**PROBLEM DETAILS:** Starting from the line with "relocated,blue bowling pin,(275", transcribe each line to the end of the records below. Copy them exactly and write nothing else.
○ ○ ○ ○
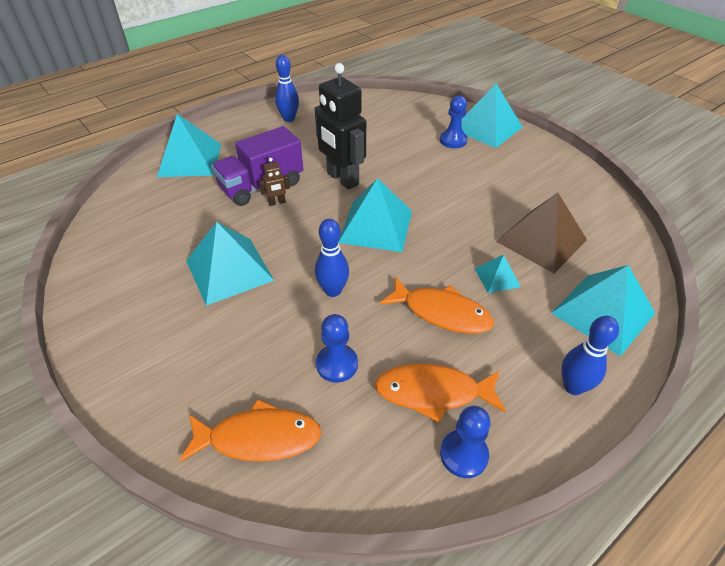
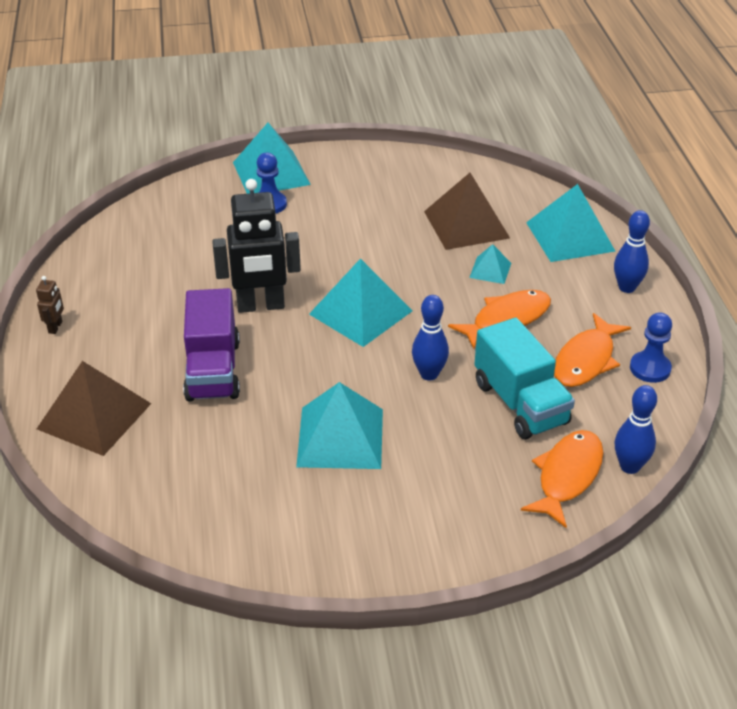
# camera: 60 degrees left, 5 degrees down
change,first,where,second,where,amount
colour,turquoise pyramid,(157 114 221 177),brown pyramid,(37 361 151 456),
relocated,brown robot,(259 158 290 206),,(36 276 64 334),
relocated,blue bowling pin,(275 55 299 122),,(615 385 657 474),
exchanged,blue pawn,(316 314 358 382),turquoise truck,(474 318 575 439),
○ ○ ○ ○
**THE COMPLETED TASK:**
relocated,blue bowling pin,(275 55 299 122),,(615 385 657 474),
exchanged,blue pawn,(316 314 358 382),turquoise truck,(474 318 575 439),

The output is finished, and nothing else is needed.